Repeat exactly the lines below that lie between the line with "(246, 243) = (331, 241): purple" and the line with "(712, 280) = (654, 209): green", counting both of those lines as part of the answer.

- INPUT DATA -
⟨
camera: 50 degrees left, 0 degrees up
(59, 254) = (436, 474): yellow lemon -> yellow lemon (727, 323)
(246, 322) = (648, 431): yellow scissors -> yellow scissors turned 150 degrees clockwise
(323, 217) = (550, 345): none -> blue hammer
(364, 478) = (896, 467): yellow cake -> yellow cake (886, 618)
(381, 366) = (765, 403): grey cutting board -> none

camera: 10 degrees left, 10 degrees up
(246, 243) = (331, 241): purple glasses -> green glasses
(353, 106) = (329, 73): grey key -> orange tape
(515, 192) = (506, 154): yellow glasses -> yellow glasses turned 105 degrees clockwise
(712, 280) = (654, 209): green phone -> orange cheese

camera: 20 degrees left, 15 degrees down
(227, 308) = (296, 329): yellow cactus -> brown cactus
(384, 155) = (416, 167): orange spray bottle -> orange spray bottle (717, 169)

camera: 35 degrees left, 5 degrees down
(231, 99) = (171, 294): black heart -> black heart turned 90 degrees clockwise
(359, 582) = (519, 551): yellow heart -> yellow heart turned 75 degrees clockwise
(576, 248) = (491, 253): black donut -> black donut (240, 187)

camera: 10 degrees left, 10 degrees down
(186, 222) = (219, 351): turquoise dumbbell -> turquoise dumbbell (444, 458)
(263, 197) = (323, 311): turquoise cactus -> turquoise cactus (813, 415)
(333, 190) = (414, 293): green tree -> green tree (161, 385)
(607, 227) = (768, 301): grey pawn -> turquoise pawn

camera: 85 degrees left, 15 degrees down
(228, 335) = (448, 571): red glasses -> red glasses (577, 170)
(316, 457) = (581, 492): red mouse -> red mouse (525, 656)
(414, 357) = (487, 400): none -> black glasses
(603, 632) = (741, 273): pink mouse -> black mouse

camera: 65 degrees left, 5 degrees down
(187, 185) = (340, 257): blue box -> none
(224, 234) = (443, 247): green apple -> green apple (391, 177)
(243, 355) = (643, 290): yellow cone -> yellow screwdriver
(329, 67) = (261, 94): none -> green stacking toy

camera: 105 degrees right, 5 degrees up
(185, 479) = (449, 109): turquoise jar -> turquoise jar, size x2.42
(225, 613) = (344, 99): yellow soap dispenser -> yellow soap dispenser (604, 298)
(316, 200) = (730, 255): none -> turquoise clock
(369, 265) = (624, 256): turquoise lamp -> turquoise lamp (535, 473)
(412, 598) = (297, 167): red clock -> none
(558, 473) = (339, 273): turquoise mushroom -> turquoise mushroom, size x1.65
⟩
- SOLUTION -
(246, 243) = (331, 241): purple glasses -> green glasses
(353, 106) = (329, 73): grey key -> orange tape
(515, 192) = (506, 154): yellow glasses -> yellow glasses turned 105 degrees clockwise
(712, 280) = (654, 209): green phone -> orange cheese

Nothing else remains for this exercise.